# STORED DATA:
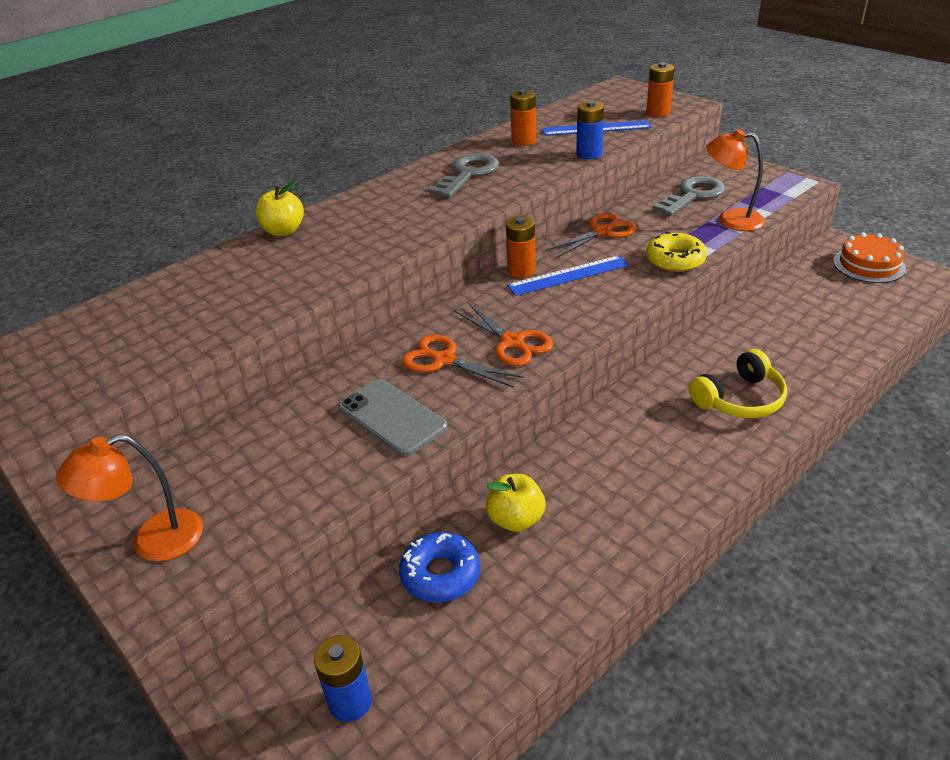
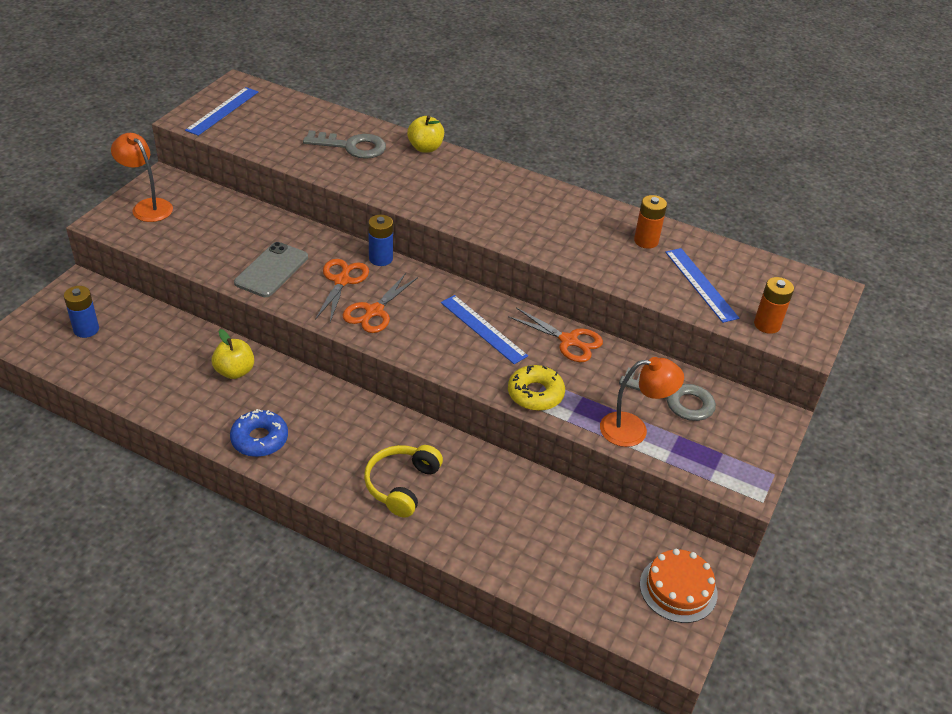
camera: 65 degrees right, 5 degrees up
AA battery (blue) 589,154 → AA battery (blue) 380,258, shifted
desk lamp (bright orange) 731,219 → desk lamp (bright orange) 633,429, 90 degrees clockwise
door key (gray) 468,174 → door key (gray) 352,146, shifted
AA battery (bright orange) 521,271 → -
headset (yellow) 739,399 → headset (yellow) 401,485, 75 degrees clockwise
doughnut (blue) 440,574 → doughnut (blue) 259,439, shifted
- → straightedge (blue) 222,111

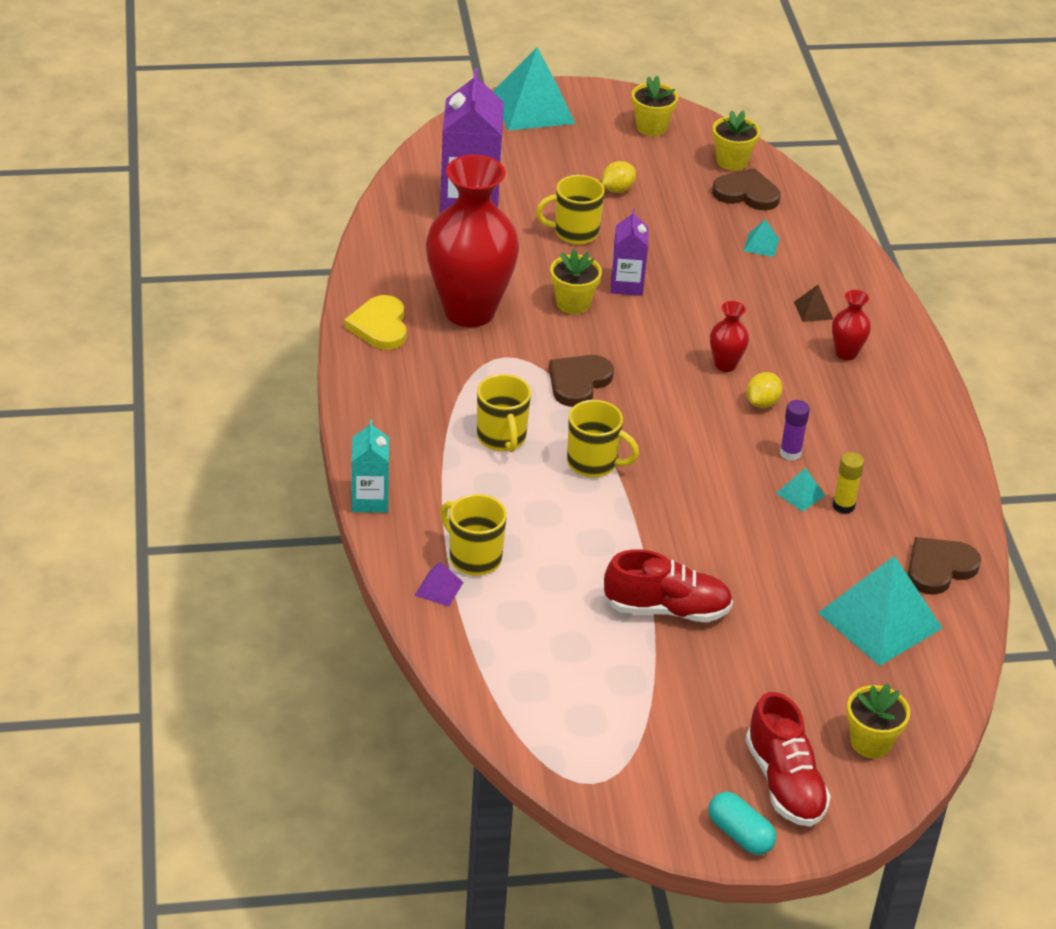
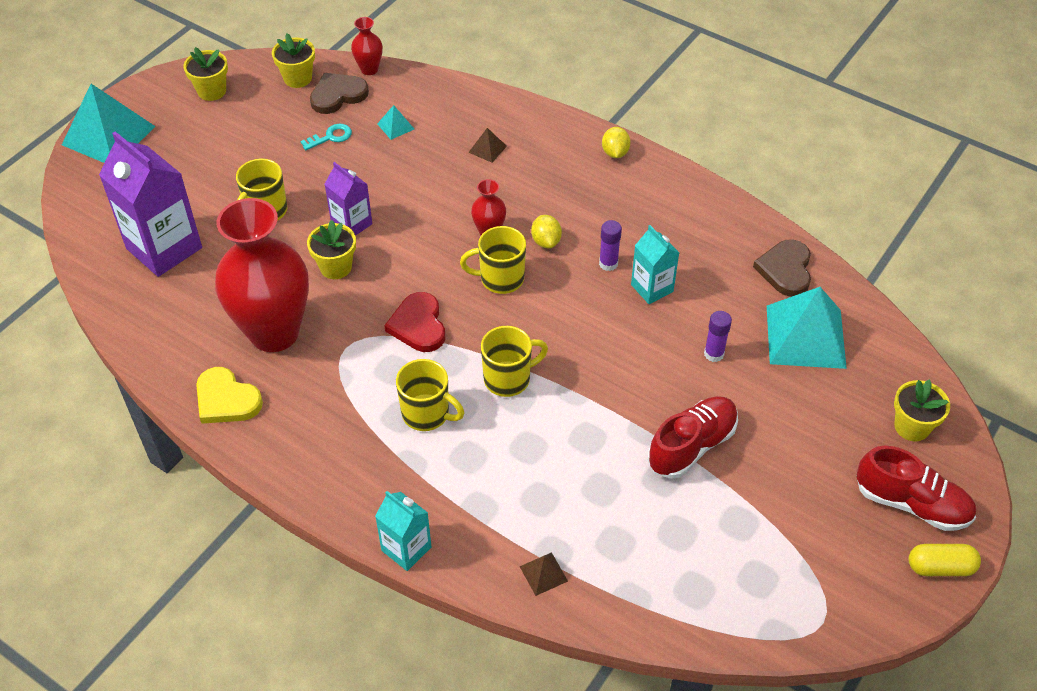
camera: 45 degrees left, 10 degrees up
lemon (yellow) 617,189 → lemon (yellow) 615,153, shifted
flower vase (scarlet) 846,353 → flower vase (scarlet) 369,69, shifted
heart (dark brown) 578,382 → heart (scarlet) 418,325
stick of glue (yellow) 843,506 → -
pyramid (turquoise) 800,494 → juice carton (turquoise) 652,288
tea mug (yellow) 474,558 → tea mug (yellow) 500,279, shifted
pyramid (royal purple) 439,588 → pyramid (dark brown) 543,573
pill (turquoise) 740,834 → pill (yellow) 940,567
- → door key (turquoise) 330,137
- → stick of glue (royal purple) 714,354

# YOUR GOAL:
Leave the images aside and retype each line of the listing above exactly.

# RESPONSE:
camera: 65 degrees right, 5 degrees up
AA battery (blue) 589,154 → AA battery (blue) 380,258, shifted
desk lamp (bright orange) 731,219 → desk lamp (bright orange) 633,429, 90 degrees clockwise
door key (gray) 468,174 → door key (gray) 352,146, shifted
AA battery (bright orange) 521,271 → -
headset (yellow) 739,399 → headset (yellow) 401,485, 75 degrees clockwise
doughnut (blue) 440,574 → doughnut (blue) 259,439, shifted
- → straightedge (blue) 222,111

camera: 45 degrees left, 10 degrees up
lemon (yellow) 617,189 → lemon (yellow) 615,153, shifted
flower vase (scarlet) 846,353 → flower vase (scarlet) 369,69, shifted
heart (dark brown) 578,382 → heart (scarlet) 418,325
stick of glue (yellow) 843,506 → -
pyramid (turquoise) 800,494 → juice carton (turquoise) 652,288
tea mug (yellow) 474,558 → tea mug (yellow) 500,279, shifted
pyramid (royal purple) 439,588 → pyramid (dark brown) 543,573
pill (turquoise) 740,834 → pill (yellow) 940,567
- → door key (turquoise) 330,137
- → stick of glue (royal purple) 714,354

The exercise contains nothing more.